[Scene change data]
=== Begin Enclosure ===

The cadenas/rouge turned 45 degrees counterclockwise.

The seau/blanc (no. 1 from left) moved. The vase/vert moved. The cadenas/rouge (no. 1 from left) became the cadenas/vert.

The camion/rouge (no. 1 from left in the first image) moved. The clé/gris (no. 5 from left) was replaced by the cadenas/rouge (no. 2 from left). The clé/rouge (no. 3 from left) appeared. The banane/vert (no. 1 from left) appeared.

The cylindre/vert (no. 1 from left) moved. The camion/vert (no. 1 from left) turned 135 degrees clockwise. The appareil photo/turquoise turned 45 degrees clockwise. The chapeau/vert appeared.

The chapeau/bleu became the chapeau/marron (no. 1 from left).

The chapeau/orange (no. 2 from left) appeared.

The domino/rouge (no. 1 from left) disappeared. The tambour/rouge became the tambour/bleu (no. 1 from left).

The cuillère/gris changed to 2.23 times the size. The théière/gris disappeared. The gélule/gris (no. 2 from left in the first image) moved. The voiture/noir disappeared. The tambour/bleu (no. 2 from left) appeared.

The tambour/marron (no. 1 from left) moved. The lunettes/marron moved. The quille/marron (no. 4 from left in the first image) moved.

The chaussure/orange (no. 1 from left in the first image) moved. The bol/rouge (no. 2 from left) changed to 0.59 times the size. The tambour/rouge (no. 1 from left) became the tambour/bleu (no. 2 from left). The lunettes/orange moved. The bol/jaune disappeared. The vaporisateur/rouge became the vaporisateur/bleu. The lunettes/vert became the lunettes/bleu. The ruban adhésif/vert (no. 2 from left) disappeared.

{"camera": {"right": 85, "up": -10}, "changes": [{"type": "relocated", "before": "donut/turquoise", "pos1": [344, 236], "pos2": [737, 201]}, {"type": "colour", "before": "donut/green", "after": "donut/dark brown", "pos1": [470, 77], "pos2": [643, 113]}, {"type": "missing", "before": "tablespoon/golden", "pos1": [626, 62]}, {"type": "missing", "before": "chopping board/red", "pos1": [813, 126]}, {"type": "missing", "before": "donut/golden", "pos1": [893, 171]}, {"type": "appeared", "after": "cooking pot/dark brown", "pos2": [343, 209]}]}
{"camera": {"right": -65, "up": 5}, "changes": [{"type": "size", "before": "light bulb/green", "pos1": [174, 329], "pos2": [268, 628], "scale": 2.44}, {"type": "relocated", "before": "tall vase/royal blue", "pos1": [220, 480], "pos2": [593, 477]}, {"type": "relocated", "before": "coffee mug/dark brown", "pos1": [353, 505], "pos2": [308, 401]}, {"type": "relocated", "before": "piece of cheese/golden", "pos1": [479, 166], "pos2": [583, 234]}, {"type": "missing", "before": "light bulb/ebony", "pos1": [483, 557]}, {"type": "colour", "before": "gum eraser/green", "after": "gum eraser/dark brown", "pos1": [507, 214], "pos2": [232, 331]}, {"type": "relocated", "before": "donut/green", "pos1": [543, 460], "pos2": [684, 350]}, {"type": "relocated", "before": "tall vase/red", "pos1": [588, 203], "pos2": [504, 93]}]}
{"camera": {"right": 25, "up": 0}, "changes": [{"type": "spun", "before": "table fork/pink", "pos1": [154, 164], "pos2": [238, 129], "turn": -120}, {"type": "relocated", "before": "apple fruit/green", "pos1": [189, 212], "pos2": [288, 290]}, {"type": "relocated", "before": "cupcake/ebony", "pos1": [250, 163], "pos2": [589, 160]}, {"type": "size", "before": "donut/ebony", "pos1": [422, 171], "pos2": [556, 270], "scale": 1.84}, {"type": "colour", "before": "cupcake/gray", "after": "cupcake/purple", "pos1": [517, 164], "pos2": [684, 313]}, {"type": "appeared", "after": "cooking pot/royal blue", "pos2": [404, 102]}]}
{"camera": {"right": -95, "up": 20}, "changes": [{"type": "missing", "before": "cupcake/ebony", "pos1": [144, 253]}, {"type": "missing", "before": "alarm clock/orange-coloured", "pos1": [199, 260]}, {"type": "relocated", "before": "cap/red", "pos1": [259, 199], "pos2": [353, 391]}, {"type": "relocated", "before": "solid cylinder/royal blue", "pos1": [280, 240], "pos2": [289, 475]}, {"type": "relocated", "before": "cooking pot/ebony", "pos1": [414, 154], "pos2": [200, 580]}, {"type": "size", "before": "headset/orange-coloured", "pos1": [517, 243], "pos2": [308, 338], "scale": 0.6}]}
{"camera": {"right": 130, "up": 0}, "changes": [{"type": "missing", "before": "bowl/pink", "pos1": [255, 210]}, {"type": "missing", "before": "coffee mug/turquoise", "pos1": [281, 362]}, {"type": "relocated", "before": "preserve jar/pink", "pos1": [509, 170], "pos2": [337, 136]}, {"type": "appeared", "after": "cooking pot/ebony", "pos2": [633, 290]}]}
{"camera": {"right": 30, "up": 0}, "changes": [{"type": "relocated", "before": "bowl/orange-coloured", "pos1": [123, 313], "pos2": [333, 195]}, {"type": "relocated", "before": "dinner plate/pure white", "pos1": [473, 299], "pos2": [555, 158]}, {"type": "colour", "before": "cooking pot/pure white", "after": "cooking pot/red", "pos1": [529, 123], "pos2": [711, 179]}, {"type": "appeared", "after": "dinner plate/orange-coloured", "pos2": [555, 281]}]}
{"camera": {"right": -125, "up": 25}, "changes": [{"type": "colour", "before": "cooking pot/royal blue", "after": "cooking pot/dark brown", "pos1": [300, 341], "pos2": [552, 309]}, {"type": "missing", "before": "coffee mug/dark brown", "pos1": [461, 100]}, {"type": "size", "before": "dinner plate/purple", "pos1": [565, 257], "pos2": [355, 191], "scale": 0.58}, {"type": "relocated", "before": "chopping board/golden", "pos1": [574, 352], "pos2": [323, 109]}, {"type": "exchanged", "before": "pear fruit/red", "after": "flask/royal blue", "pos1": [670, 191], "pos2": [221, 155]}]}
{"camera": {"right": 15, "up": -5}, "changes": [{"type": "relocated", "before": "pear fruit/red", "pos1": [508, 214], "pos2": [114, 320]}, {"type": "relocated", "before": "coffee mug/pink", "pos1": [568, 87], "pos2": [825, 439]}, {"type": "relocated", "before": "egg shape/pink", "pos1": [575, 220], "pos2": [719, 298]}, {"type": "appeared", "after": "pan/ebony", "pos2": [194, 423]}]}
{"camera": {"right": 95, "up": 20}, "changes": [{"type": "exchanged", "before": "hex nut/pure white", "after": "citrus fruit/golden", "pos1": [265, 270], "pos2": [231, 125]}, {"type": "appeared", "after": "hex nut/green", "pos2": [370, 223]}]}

=== End Enclosure ===

* _Exercise_
Keeping every character as it is, restate the lines above that run from the line with "The cuillère/gris changed" through the line with "The tambour/marron (no.", both included, and nothing else.

* _Written answer_
The cuillère/gris changed to 2.23 times the size. The théière/gris disappeared. The gélule/gris (no. 2 from left in the first image) moved. The voiture/noir disappeared. The tambour/bleu (no. 2 from left) appeared.

The tambour/marron (no. 1 from left) moved. The lunettes/marron moved. The quille/marron (no. 4 from left in the first image) moved.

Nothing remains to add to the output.